## ACTION ITEM
The response must restate the data exactly, with nothing left out.
--- ENTRIES SUPPLIED Enclosed Below ---
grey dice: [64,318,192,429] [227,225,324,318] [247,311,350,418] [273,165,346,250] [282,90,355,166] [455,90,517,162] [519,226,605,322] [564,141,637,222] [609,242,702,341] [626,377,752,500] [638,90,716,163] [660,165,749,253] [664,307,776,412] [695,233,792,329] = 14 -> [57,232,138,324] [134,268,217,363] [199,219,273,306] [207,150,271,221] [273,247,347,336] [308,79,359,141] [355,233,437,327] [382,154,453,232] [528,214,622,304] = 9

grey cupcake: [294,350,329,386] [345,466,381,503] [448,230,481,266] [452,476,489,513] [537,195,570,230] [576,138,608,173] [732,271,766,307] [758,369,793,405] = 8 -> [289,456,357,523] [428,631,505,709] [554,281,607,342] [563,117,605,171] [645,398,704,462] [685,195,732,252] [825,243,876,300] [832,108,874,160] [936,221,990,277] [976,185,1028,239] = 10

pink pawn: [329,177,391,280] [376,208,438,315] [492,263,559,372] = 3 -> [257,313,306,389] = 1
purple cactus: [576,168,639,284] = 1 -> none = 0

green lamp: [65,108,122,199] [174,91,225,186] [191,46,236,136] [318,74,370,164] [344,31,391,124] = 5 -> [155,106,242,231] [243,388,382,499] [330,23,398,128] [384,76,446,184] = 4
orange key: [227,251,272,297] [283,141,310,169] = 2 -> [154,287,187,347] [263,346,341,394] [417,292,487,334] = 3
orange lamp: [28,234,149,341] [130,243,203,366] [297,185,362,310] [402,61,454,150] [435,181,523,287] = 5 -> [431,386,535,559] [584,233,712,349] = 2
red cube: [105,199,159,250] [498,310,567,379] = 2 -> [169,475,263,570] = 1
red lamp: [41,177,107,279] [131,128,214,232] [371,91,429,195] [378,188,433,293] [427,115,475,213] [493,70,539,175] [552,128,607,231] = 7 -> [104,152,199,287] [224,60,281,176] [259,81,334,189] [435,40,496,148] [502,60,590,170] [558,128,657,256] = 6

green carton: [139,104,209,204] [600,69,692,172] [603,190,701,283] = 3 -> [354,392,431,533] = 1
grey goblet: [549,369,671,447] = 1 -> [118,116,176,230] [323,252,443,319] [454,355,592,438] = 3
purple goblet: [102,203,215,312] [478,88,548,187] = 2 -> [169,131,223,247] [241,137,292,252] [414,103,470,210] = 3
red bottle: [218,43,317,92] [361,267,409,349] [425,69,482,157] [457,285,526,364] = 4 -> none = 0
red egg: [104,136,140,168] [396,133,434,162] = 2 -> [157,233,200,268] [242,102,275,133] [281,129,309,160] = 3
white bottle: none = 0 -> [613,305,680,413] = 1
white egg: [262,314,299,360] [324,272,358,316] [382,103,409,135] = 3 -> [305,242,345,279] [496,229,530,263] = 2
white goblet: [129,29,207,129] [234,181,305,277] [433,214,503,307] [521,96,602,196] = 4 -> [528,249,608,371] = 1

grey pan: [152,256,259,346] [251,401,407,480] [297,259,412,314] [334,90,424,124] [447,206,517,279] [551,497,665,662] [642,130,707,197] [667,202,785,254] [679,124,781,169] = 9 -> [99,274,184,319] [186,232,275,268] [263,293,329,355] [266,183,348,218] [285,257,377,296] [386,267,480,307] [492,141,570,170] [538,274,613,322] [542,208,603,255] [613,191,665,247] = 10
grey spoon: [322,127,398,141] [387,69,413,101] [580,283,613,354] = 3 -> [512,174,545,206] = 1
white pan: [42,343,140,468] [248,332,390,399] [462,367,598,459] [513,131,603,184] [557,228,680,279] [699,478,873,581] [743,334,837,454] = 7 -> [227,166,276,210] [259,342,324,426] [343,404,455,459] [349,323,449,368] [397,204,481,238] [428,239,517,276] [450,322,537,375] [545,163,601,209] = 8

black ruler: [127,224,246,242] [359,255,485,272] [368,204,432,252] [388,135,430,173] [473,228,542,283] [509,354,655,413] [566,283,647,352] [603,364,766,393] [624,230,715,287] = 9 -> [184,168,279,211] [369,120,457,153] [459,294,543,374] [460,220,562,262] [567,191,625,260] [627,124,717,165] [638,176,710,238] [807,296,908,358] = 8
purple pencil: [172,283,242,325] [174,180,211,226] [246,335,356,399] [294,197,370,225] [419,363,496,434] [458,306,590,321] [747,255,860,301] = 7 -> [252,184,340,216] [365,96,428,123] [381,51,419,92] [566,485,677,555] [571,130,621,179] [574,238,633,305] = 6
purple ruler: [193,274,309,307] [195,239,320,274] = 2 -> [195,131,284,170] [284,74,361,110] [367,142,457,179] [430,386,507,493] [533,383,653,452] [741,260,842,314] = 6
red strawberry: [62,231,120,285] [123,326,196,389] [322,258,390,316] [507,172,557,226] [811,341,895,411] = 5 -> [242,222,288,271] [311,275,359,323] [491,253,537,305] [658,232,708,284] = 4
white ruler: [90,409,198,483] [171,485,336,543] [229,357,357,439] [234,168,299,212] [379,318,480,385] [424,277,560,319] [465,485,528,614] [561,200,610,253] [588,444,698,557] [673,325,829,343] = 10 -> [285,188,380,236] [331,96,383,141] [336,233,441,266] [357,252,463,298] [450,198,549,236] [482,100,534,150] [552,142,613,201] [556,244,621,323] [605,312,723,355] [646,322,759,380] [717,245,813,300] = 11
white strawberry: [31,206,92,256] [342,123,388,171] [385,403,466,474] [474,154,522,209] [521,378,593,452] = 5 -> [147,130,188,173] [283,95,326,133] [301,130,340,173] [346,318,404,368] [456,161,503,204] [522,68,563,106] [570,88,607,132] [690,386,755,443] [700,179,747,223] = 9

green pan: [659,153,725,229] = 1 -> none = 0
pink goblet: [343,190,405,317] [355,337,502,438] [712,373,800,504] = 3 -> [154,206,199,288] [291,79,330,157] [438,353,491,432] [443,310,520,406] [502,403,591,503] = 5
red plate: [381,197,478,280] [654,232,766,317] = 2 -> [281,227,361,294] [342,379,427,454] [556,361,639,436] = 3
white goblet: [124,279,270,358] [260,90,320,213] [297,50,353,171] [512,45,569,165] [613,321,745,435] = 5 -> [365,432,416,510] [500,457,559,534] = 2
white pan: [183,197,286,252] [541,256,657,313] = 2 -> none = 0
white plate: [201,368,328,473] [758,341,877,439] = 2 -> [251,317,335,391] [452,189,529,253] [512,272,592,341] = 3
--- End of Enclosed ENTRIES SUPPLIED ---
## RESULT
grey dice: [64,318,192,429] [227,225,324,318] [247,311,350,418] [273,165,346,250] [282,90,355,166] [455,90,517,162] [519,226,605,322] [564,141,637,222] [609,242,702,341] [626,377,752,500] [638,90,716,163] [660,165,749,253] [664,307,776,412] [695,233,792,329] = 14 -> [57,232,138,324] [134,268,217,363] [199,219,273,306] [207,150,271,221] [273,247,347,336] [308,79,359,141] [355,233,437,327] [382,154,453,232] [528,214,622,304] = 9

grey cupcake: [294,350,329,386] [345,466,381,503] [448,230,481,266] [452,476,489,513] [537,195,570,230] [576,138,608,173] [732,271,766,307] [758,369,793,405] = 8 -> [289,456,357,523] [428,631,505,709] [554,281,607,342] [563,117,605,171] [645,398,704,462] [685,195,732,252] [825,243,876,300] [832,108,874,160] [936,221,990,277] [976,185,1028,239] = 10

pink pawn: [329,177,391,280] [376,208,438,315] [492,263,559,372] = 3 -> [257,313,306,389] = 1
purple cactus: [576,168,639,284] = 1 -> none = 0

green lamp: [65,108,122,199] [174,91,225,186] [191,46,236,136] [318,74,370,164] [344,31,391,124] = 5 -> [155,106,242,231] [243,388,382,499] [330,23,398,128] [384,76,446,184] = 4
orange key: [227,251,272,297] [283,141,310,169] = 2 -> [154,287,187,347] [263,346,341,394] [417,292,487,334] = 3
orange lamp: [28,234,149,341] [130,243,203,366] [297,185,362,310] [402,61,454,150] [435,181,523,287] = 5 -> [431,386,535,559] [584,233,712,349] = 2
red cube: [105,199,159,250] [498,310,567,379] = 2 -> [169,475,263,570] = 1
red lamp: [41,177,107,279] [131,128,214,232] [371,91,429,195] [378,188,433,293] [427,115,475,213] [493,70,539,175] [552,128,607,231] = 7 -> [104,152,199,287] [224,60,281,176] [259,81,334,189] [435,40,496,148] [502,60,590,170] [558,128,657,256] = 6

green carton: [139,104,209,204] [600,69,692,172] [603,190,701,283] = 3 -> [354,392,431,533] = 1
grey goblet: [549,369,671,447] = 1 -> [118,116,176,230] [323,252,443,319] [454,355,592,438] = 3
purple goblet: [102,203,215,312] [478,88,548,187] = 2 -> [169,131,223,247] [241,137,292,252] [414,103,470,210] = 3
red bottle: [218,43,317,92] [361,267,409,349] [425,69,482,157] [457,285,526,364] = 4 -> none = 0
red egg: [104,136,140,168] [396,133,434,162] = 2 -> [157,233,200,268] [242,102,275,133] [281,129,309,160] = 3
white bottle: none = 0 -> [613,305,680,413] = 1
white egg: [262,314,299,360] [324,272,358,316] [382,103,409,135] = 3 -> [305,242,345,279] [496,229,530,263] = 2
white goblet: [129,29,207,129] [234,181,305,277] [433,214,503,307] [521,96,602,196] = 4 -> [528,249,608,371] = 1

grey pan: [152,256,259,346] [251,401,407,480] [297,259,412,314] [334,90,424,124] [447,206,517,279] [551,497,665,662] [642,130,707,197] [667,202,785,254] [679,124,781,169] = 9 -> [99,274,184,319] [186,232,275,268] [263,293,329,355] [266,183,348,218] [285,257,377,296] [386,267,480,307] [492,141,570,170] [538,274,613,322] [542,208,603,255] [613,191,665,247] = 10
grey spoon: [322,127,398,141] [387,69,413,101] [580,283,613,354] = 3 -> [512,174,545,206] = 1
white pan: [42,343,140,468] [248,332,390,399] [462,367,598,459] [513,131,603,184] [557,228,680,279] [699,478,873,581] [743,334,837,454] = 7 -> [227,166,276,210] [259,342,324,426] [343,404,455,459] [349,323,449,368] [397,204,481,238] [428,239,517,276] [450,322,537,375] [545,163,601,209] = 8

black ruler: [127,224,246,242] [359,255,485,272] [368,204,432,252] [388,135,430,173] [473,228,542,283] [509,354,655,413] [566,283,647,352] [603,364,766,393] [624,230,715,287] = 9 -> [184,168,279,211] [369,120,457,153] [459,294,543,374] [460,220,562,262] [567,191,625,260] [627,124,717,165] [638,176,710,238] [807,296,908,358] = 8
purple pencil: [172,283,242,325] [174,180,211,226] [246,335,356,399] [294,197,370,225] [419,363,496,434] [458,306,590,321] [747,255,860,301] = 7 -> [252,184,340,216] [365,96,428,123] [381,51,419,92] [566,485,677,555] [571,130,621,179] [574,238,633,305] = 6
purple ruler: [193,274,309,307] [195,239,320,274] = 2 -> [195,131,284,170] [284,74,361,110] [367,142,457,179] [430,386,507,493] [533,383,653,452] [741,260,842,314] = 6
red strawberry: [62,231,120,285] [123,326,196,389] [322,258,390,316] [507,172,557,226] [811,341,895,411] = 5 -> [242,222,288,271] [311,275,359,323] [491,253,537,305] [658,232,708,284] = 4
white ruler: [90,409,198,483] [171,485,336,543] [229,357,357,439] [234,168,299,212] [379,318,480,385] [424,277,560,319] [465,485,528,614] [561,200,610,253] [588,444,698,557] [673,325,829,343] = 10 -> [285,188,380,236] [331,96,383,141] [336,233,441,266] [357,252,463,298] [450,198,549,236] [482,100,534,150] [552,142,613,201] [556,244,621,323] [605,312,723,355] [646,322,759,380] [717,245,813,300] = 11
white strawberry: [31,206,92,256] [342,123,388,171] [385,403,466,474] [474,154,522,209] [521,378,593,452] = 5 -> [147,130,188,173] [283,95,326,133] [301,130,340,173] [346,318,404,368] [456,161,503,204] [522,68,563,106] [570,88,607,132] [690,386,755,443] [700,179,747,223] = 9

green pan: [659,153,725,229] = 1 -> none = 0
pink goblet: [343,190,405,317] [355,337,502,438] [712,373,800,504] = 3 -> [154,206,199,288] [291,79,330,157] [438,353,491,432] [443,310,520,406] [502,403,591,503] = 5
red plate: [381,197,478,280] [654,232,766,317] = 2 -> [281,227,361,294] [342,379,427,454] [556,361,639,436] = 3
white goblet: [124,279,270,358] [260,90,320,213] [297,50,353,171] [512,45,569,165] [613,321,745,435] = 5 -> [365,432,416,510] [500,457,559,534] = 2
white pan: [183,197,286,252] [541,256,657,313] = 2 -> none = 0
white plate: [201,368,328,473] [758,341,877,439] = 2 -> [251,317,335,391] [452,189,529,253] [512,272,592,341] = 3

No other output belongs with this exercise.